(Dataset items)
##############################

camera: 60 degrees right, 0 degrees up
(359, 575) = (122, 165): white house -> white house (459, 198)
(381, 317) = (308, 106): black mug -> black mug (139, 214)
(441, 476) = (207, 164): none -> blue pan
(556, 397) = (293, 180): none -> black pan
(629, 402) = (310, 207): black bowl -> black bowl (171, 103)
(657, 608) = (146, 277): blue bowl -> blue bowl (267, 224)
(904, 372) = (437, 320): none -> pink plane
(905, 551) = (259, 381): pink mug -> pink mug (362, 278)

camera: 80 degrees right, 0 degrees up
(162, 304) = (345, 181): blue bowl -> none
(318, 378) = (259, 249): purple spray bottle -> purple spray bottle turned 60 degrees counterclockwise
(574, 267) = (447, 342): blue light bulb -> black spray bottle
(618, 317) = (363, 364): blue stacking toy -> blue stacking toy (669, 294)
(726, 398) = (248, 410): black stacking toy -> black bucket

##############################

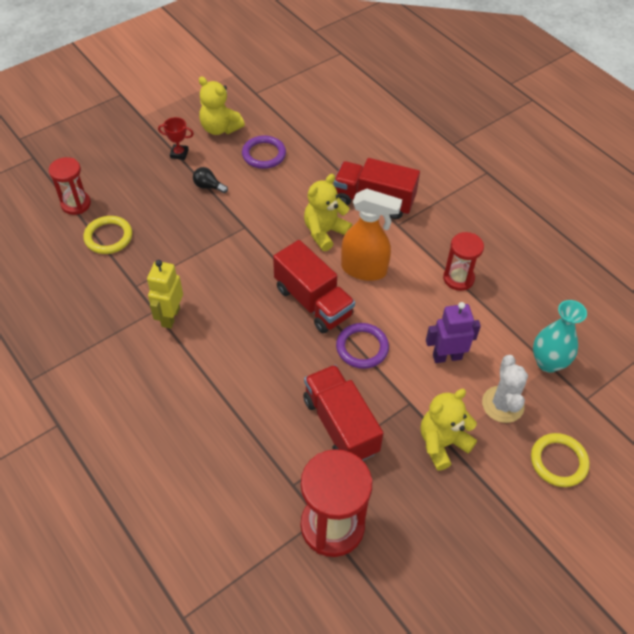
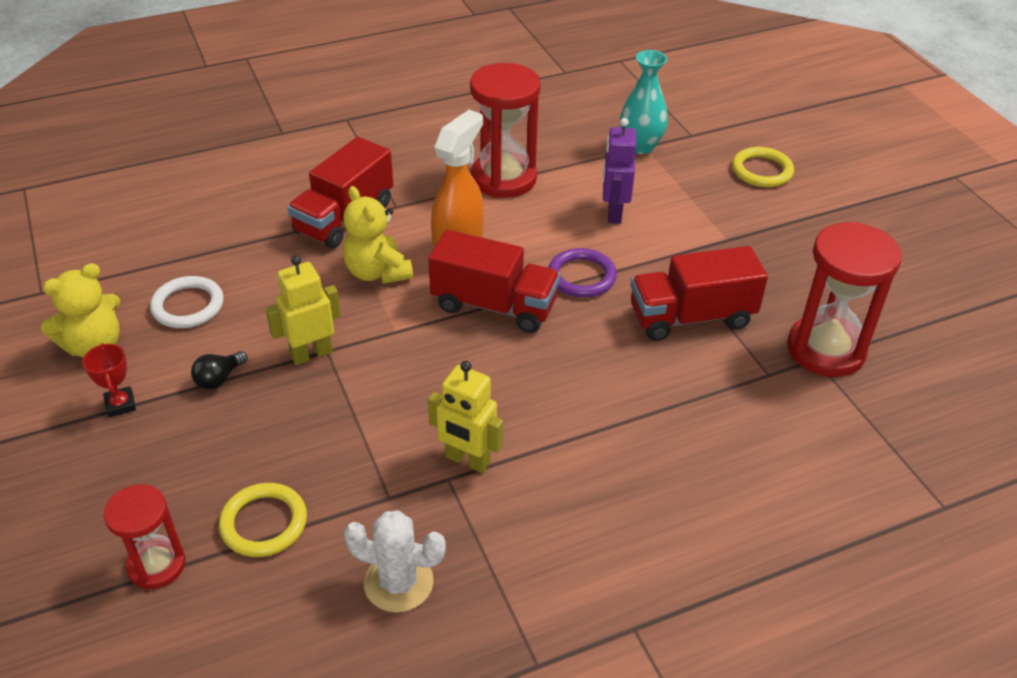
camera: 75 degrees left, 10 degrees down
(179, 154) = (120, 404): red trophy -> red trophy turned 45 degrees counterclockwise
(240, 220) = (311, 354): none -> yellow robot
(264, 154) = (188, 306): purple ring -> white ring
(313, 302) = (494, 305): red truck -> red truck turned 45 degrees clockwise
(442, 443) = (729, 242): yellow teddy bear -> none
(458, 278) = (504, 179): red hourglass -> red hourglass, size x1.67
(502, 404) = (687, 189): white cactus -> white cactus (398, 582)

##############################

*What is required*.
Return a word-for-word copy of the lines above from the one holding "(904, 372) = (437, 320): none -> pink plane" through the one holding "(726, 398) = (248, 410): black", with both of them included and nothing besides.

*Response*.
(904, 372) = (437, 320): none -> pink plane
(905, 551) = (259, 381): pink mug -> pink mug (362, 278)

camera: 80 degrees right, 0 degrees up
(162, 304) = (345, 181): blue bowl -> none
(318, 378) = (259, 249): purple spray bottle -> purple spray bottle turned 60 degrees counterclockwise
(574, 267) = (447, 342): blue light bulb -> black spray bottle
(618, 317) = (363, 364): blue stacking toy -> blue stacking toy (669, 294)
(726, 398) = (248, 410): black stacking toy -> black bucket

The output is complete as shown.